DATA PROVIDED
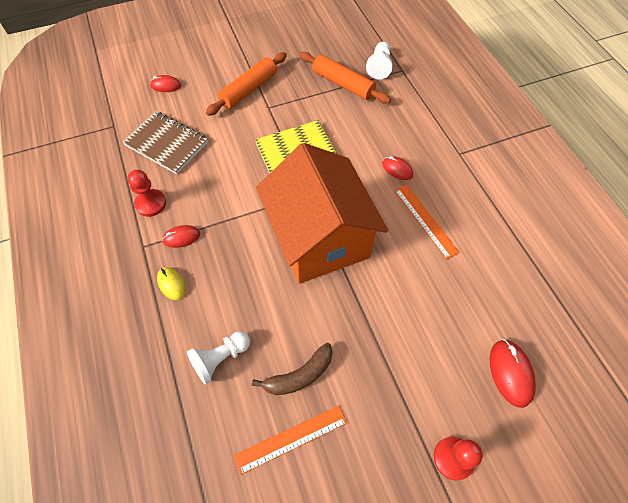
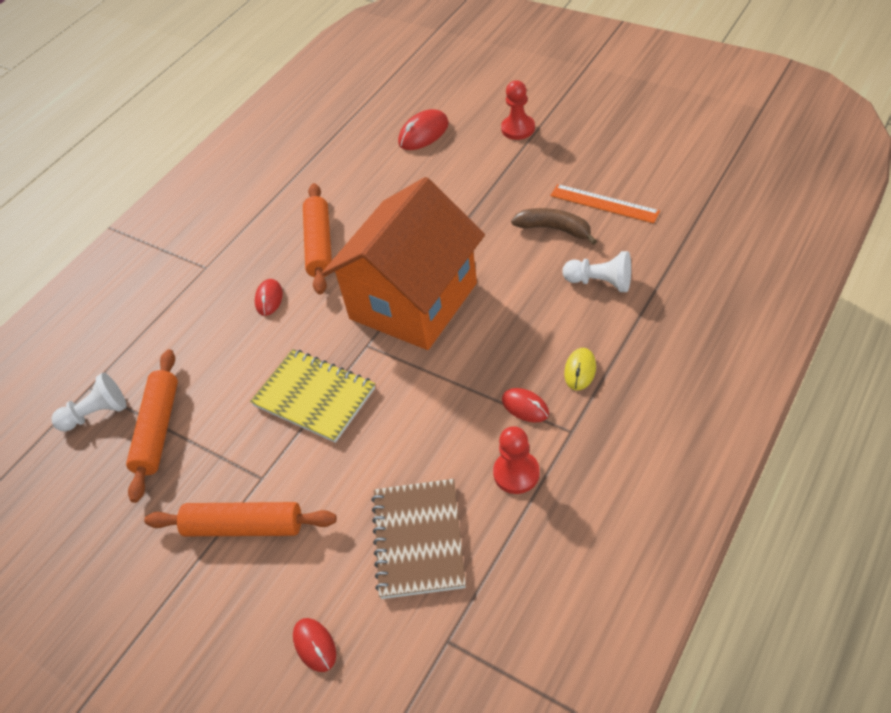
camera: 120 degrees left, 10 degrees down
(425, 220) = (319, 245): orange ruler -> orange rolling pin

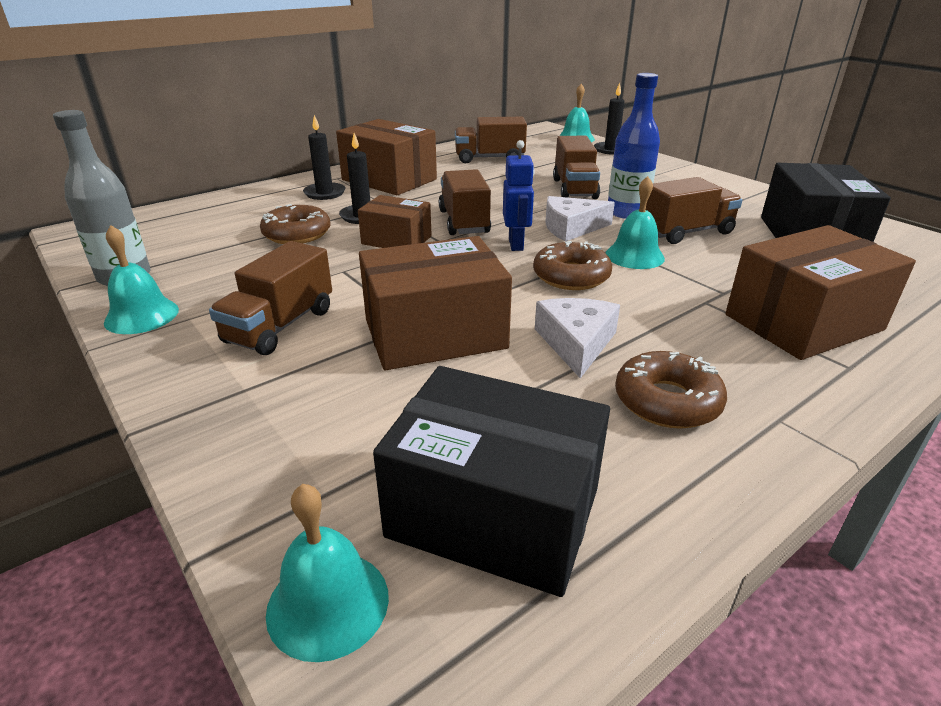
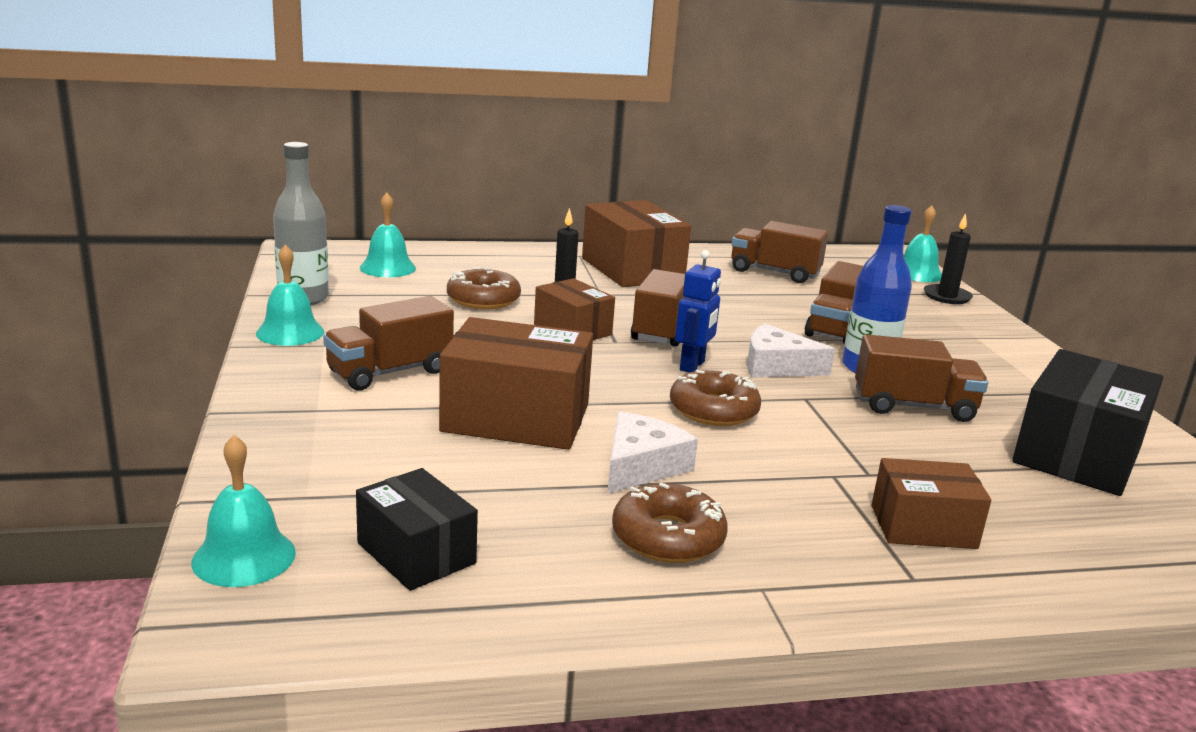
camera: 25 degrees right, 10 degrees down
(324, 193) = (550, 268): black candle -> none
(494, 512) = (416, 553): black box -> black box, size x0.60
(634, 256) = (813, 412): turquoise bell -> turquoise bell (387, 268)
(803, 322) = (923, 526): brown box -> brown box, size x0.60

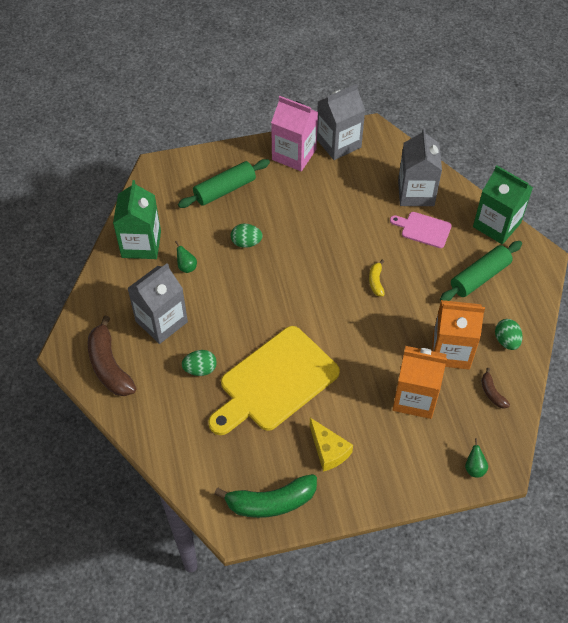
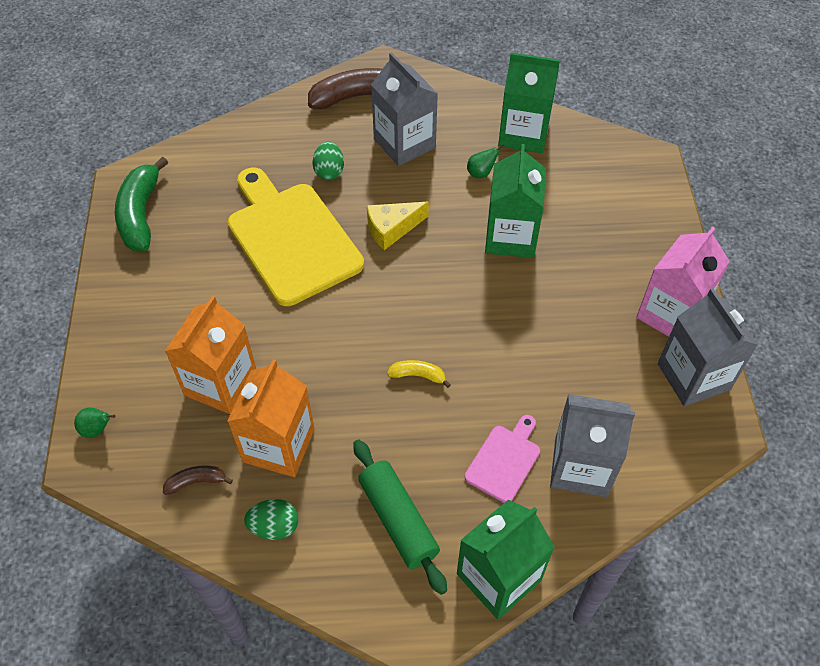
camera: 100 degrees right, 0 degrees up
(225, 190) = (606, 224): green rolling pin -> none
(246, 243) = (510, 237): green egg -> green carton
(328, 450) = (182, 277): yellow cheese -> yellow cheese (392, 229)

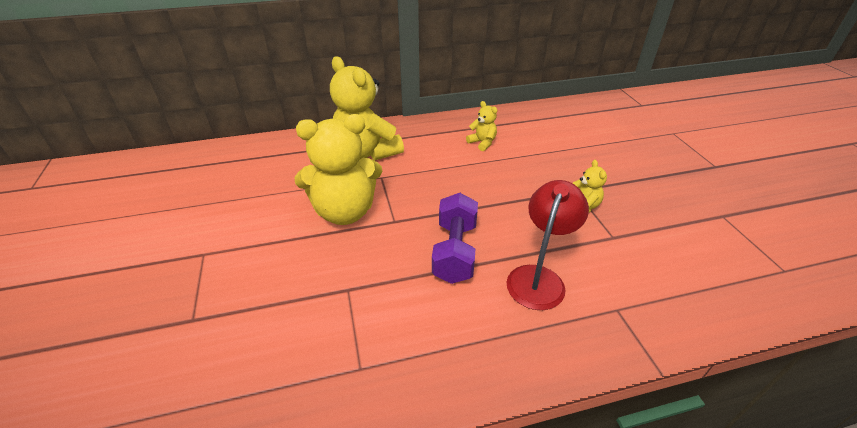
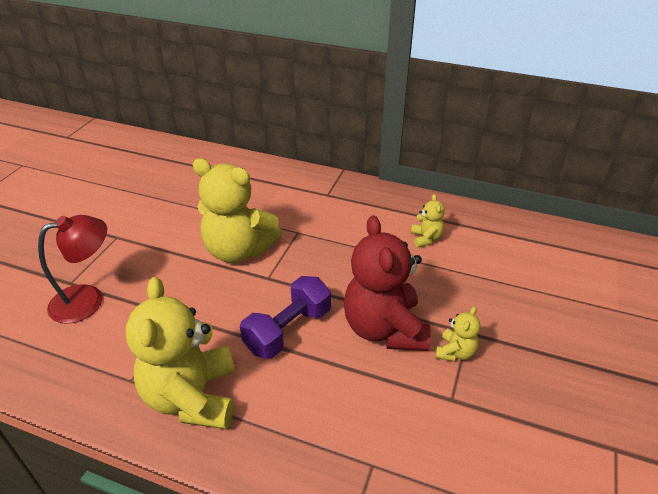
camera: 35 degrees right, 0 degrees up
(366, 152) = (308, 203): yellow teddy bear -> yellow teddy bear (192, 397)
(522, 215) = (384, 329): none -> red teddy bear
(539, 278) = (333, 394): red lamp -> red lamp (88, 300)

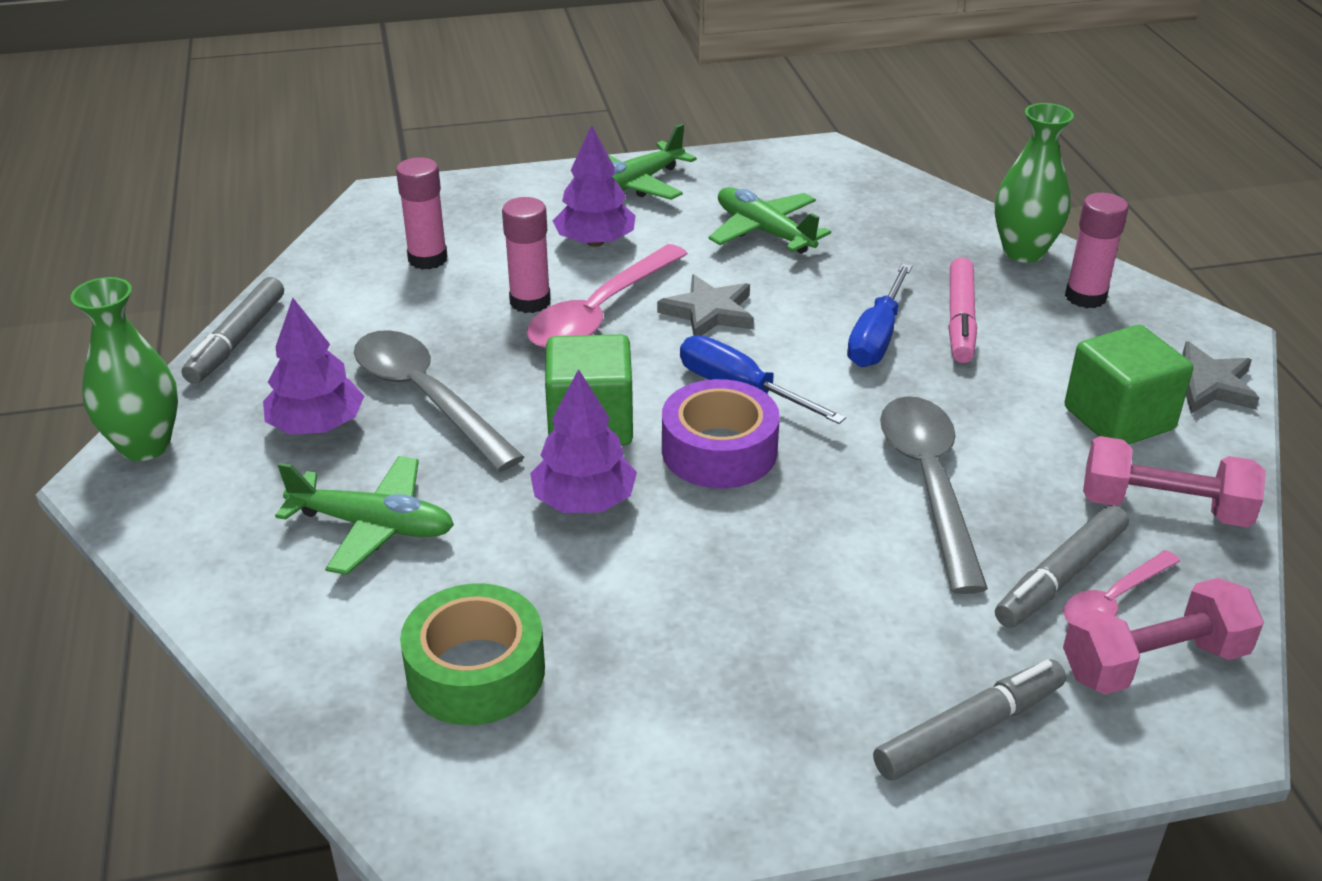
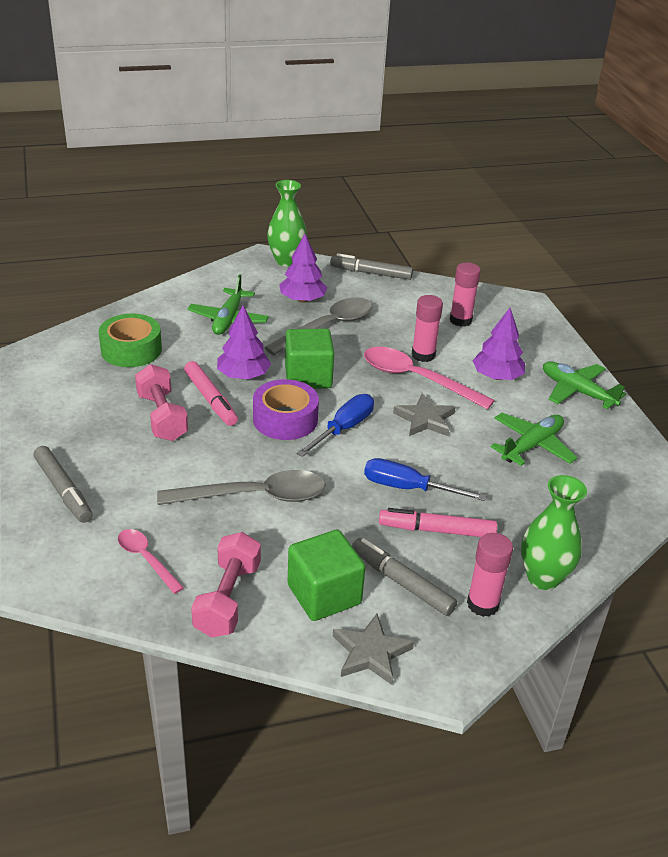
camera: 85 degrees right, 0 degrees up
(662, 542) = (210, 399): none -> pink marker
(1060, 577) = (168, 540): grey marker -> grey marker (401, 582)
(1153, 662) = (94, 567): pink dumbbell -> pink dumbbell (162, 417)

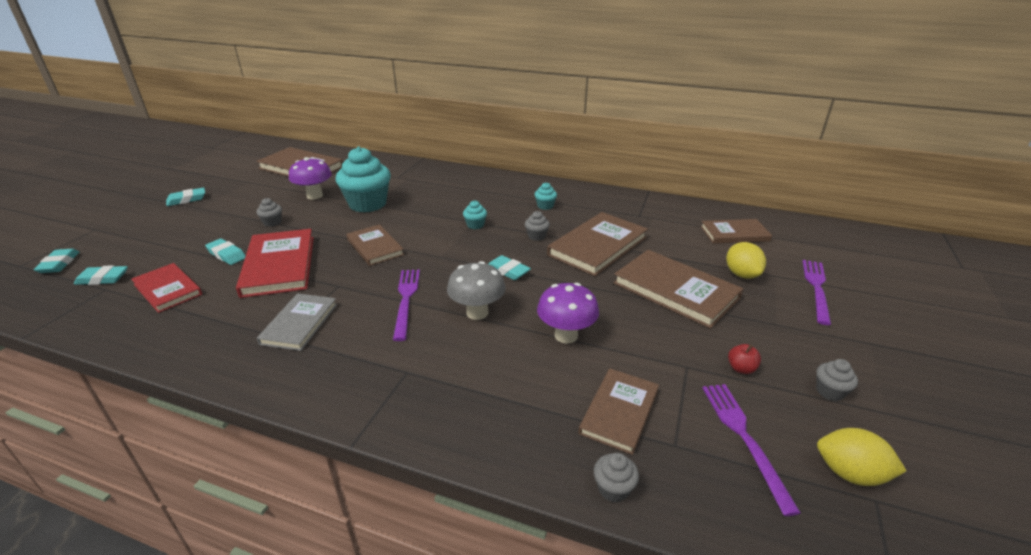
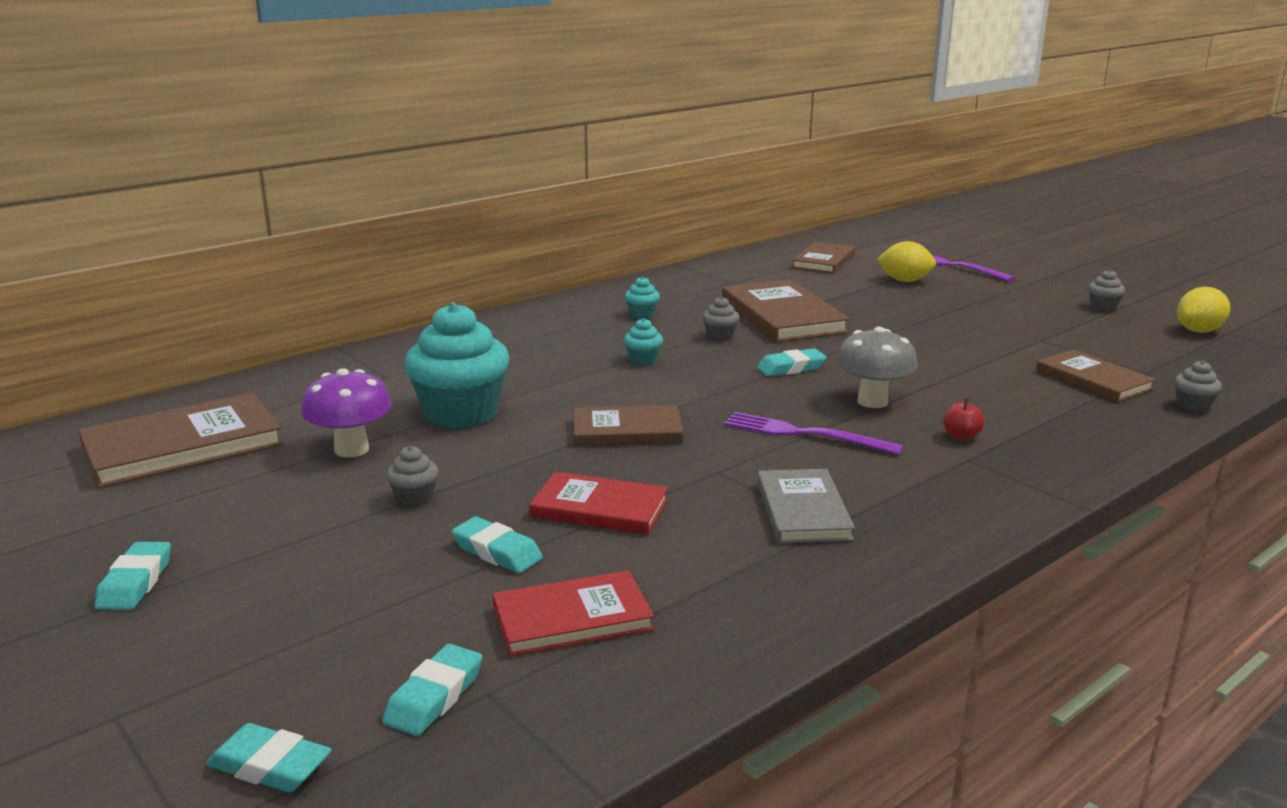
camera: 60 degrees left, 10 degrees down
(227, 255) = (497, 551): turquoise eraser -> turquoise eraser turned 60 degrees clockwise
(279, 265) = (599, 508): red book -> red book, size x0.64
(299, 324) = (802, 510): grey book -> grey book turned 45 degrees clockwise
(566, 335) = (955, 371): purple mushroom -> none
(675, 290) = (910, 310): brown book -> none
(741, 368) = (1056, 323): red apple -> red apple (961, 437)
(744, 438) = (1147, 348): purple fork -> none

TASK GOAL
Starting with the line above that holds "(803, 322) = (923, 526): brown", restate each line word for word up to and including the line that holds "camera: 35 degrees right, 0 degrees up". Drop the pictures.

WRITTEN RESPONSE
(803, 322) = (923, 526): brown box -> brown box, size x0.60

camera: 100 degrees right, 0 degrees up
(225, 190) = (606, 224): green rolling pin -> none
(246, 243) = (510, 237): green egg -> green carton
(328, 450) = (182, 277): yellow cheese -> yellow cheese (392, 229)

camera: 35 degrees right, 0 degrees up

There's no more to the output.